_TO-DO ITEM_. Please return the lines below verbatim, beginning at the one that has "(246, 165) = (240, 233): pink" and stopping after the one that has "(562, 443) = (629, 105): green", and add no other lines.
--- TASK MATERIAL ---
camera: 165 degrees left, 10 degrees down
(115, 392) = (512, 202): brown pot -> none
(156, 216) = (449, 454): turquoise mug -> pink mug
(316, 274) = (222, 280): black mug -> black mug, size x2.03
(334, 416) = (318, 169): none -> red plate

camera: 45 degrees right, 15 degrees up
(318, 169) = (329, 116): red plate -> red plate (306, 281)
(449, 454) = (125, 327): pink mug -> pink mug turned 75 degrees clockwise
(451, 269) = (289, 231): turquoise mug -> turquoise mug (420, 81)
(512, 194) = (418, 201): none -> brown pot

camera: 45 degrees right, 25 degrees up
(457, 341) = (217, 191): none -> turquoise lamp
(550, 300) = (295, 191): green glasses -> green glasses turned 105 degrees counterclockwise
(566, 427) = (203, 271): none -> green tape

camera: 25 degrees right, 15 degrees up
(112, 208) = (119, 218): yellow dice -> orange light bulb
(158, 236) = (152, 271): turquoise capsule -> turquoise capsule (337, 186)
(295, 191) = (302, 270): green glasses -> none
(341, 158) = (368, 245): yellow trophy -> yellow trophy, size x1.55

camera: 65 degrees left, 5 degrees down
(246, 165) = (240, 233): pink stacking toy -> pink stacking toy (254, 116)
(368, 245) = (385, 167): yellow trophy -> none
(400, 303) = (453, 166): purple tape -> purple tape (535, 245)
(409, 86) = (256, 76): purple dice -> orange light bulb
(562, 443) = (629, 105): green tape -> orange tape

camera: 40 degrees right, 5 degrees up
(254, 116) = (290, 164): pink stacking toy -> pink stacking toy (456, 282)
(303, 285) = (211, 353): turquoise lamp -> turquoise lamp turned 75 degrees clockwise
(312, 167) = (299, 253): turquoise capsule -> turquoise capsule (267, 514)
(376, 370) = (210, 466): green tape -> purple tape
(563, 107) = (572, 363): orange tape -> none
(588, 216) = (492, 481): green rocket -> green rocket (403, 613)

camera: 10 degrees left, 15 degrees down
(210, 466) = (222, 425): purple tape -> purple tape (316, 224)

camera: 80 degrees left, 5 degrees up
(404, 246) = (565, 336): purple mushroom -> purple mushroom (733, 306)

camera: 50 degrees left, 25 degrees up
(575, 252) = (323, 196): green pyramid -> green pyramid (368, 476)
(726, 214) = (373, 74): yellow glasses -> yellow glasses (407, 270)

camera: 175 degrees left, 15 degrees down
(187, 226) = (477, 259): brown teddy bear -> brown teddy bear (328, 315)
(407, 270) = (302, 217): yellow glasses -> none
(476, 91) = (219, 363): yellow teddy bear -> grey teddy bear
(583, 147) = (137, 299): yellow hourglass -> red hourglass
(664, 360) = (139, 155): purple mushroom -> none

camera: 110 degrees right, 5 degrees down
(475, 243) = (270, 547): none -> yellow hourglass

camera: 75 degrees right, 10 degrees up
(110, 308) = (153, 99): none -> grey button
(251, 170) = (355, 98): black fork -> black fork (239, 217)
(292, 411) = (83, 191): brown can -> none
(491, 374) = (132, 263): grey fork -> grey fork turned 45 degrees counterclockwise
---
_COMPLETED TASK_.
(246, 165) = (240, 233): pink stacking toy -> pink stacking toy (254, 116)
(368, 245) = (385, 167): yellow trophy -> none
(400, 303) = (453, 166): purple tape -> purple tape (535, 245)
(409, 86) = (256, 76): purple dice -> orange light bulb
(562, 443) = (629, 105): green tape -> orange tape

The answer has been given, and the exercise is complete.